EXCERPTED DATA
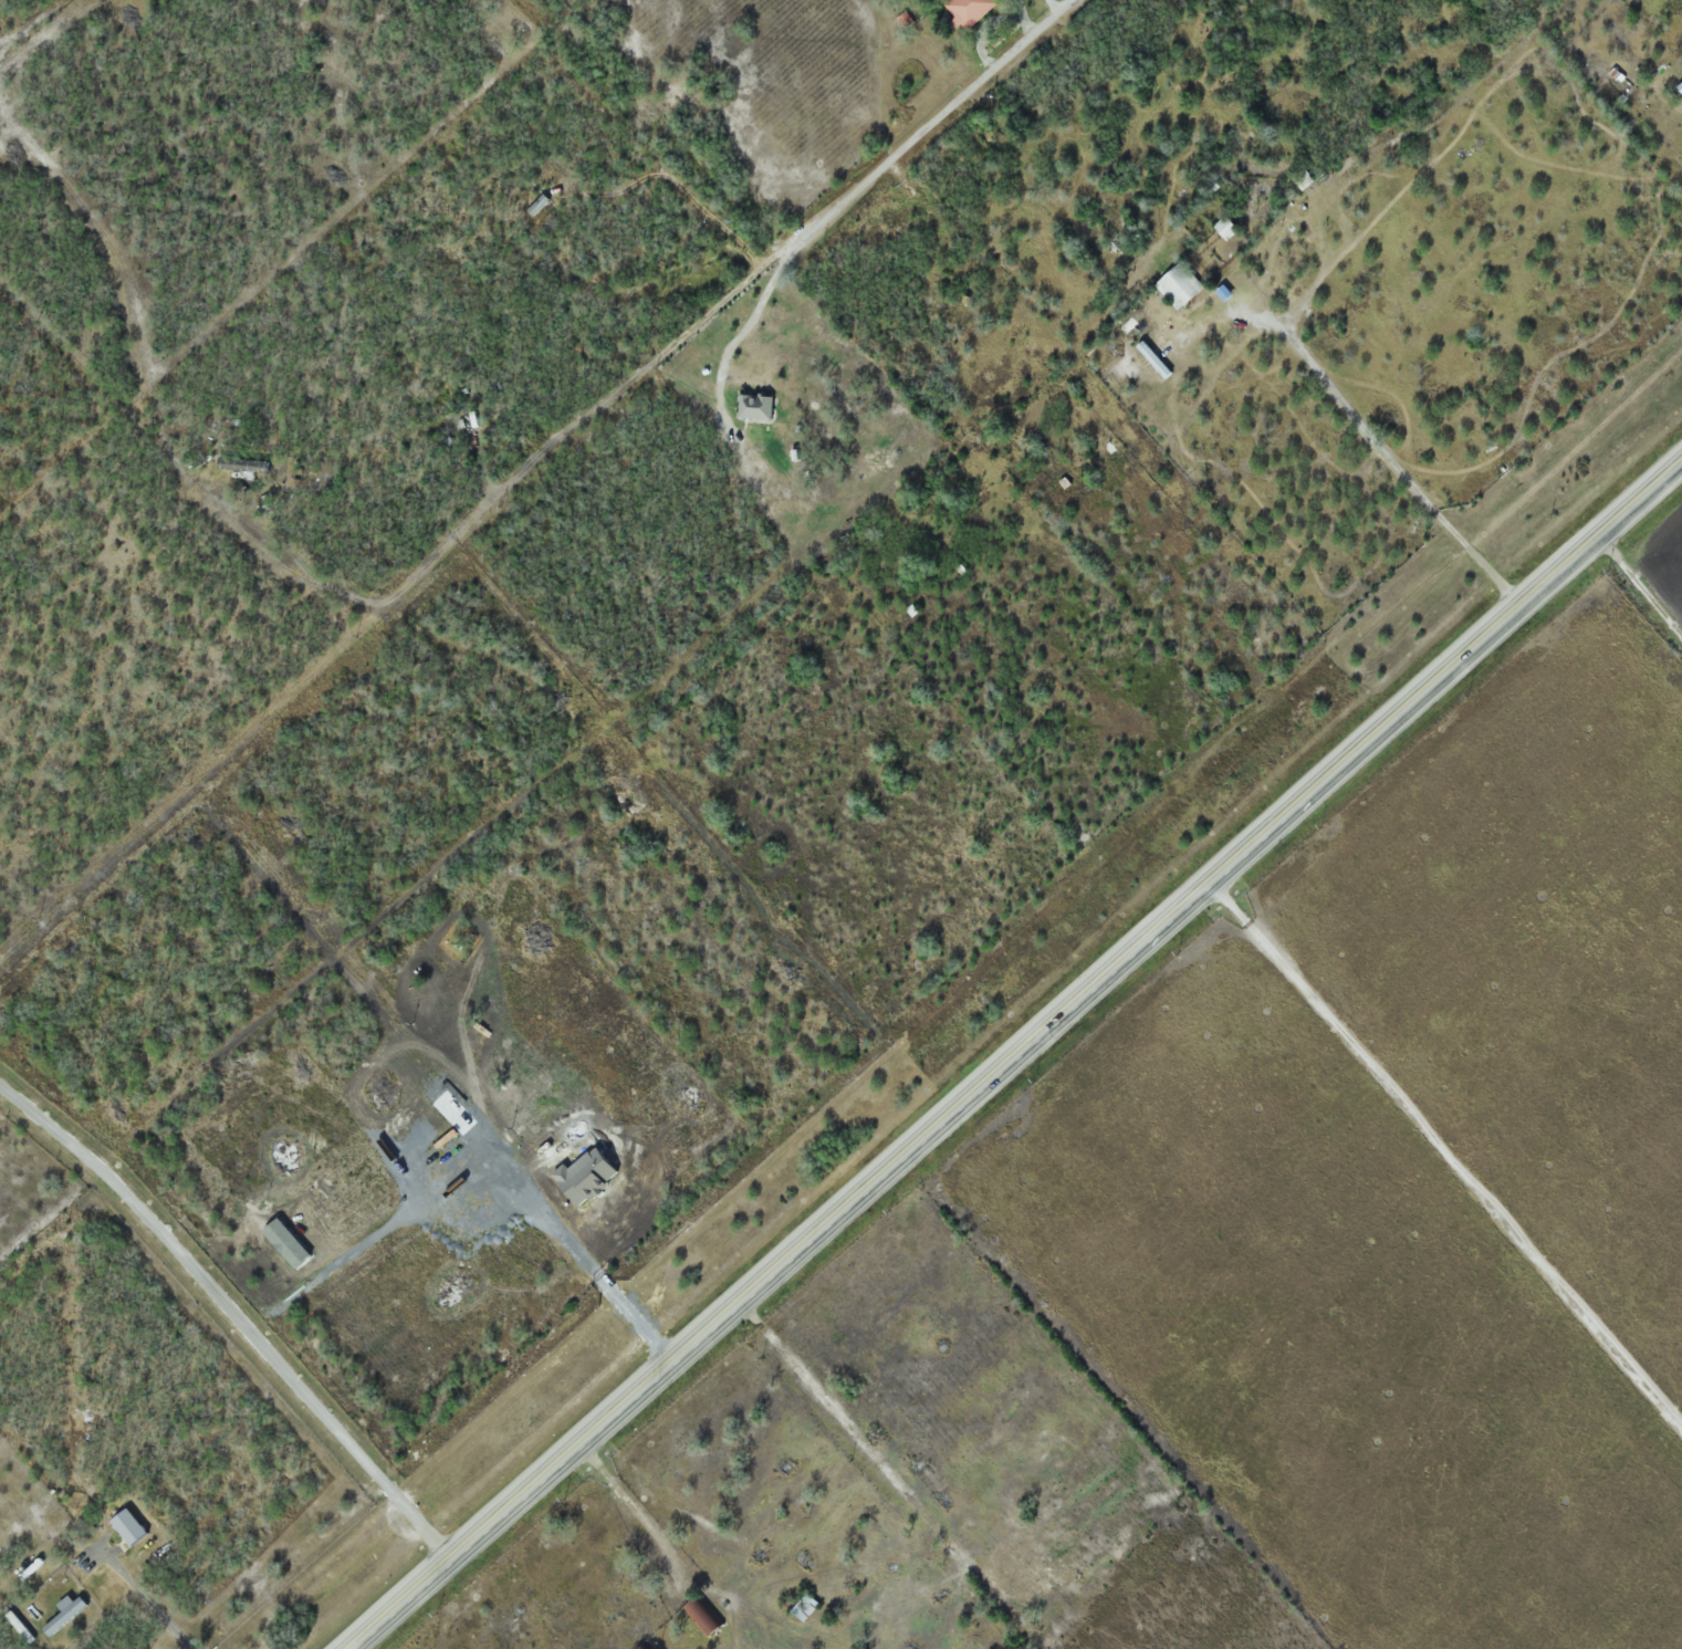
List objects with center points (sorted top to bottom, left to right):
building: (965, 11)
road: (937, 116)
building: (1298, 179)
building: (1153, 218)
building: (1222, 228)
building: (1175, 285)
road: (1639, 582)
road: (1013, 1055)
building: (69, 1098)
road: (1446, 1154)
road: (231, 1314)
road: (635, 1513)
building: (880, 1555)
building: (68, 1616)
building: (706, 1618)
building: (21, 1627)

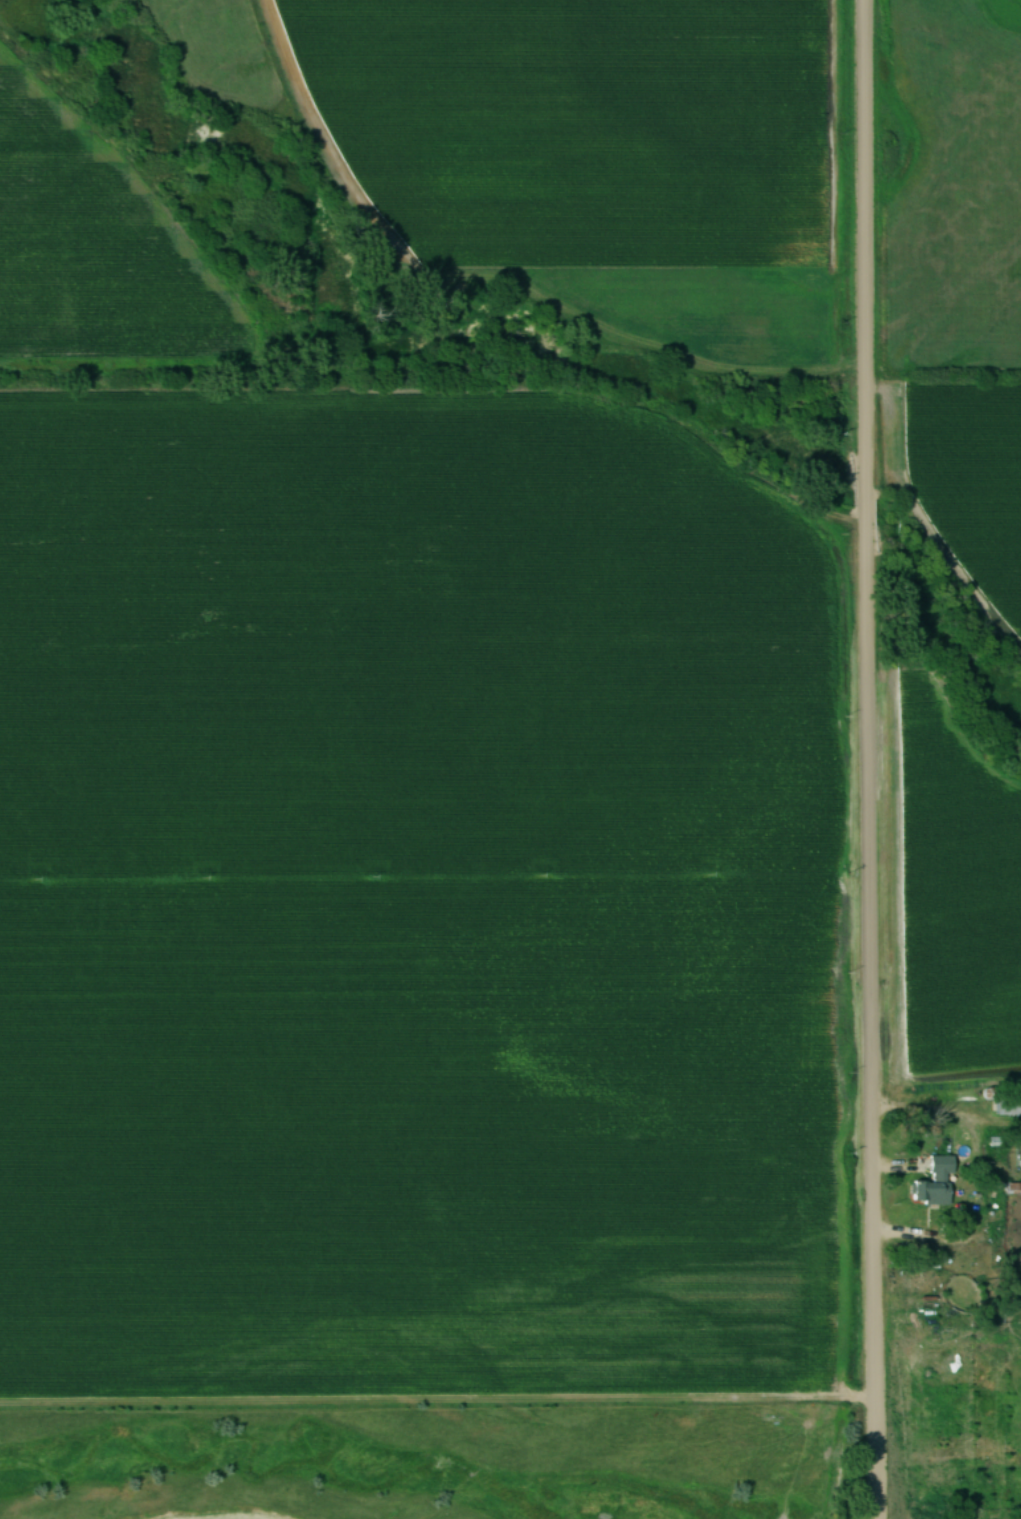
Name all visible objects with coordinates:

TASK
Every entry is to be reproduced word for word, and no image is carried over.

SOLUTION TO THE PROBLEM
List objects with center points (sorted top to bottom, left to right):
building: (965, 11)
road: (937, 116)
building: (1298, 179)
building: (1153, 218)
building: (1222, 228)
building: (1175, 285)
road: (1639, 582)
road: (1013, 1055)
building: (69, 1098)
road: (1446, 1154)
road: (231, 1314)
road: (635, 1513)
building: (880, 1555)
building: (68, 1616)
building: (706, 1618)
building: (21, 1627)

Name all visible objects with coordinates:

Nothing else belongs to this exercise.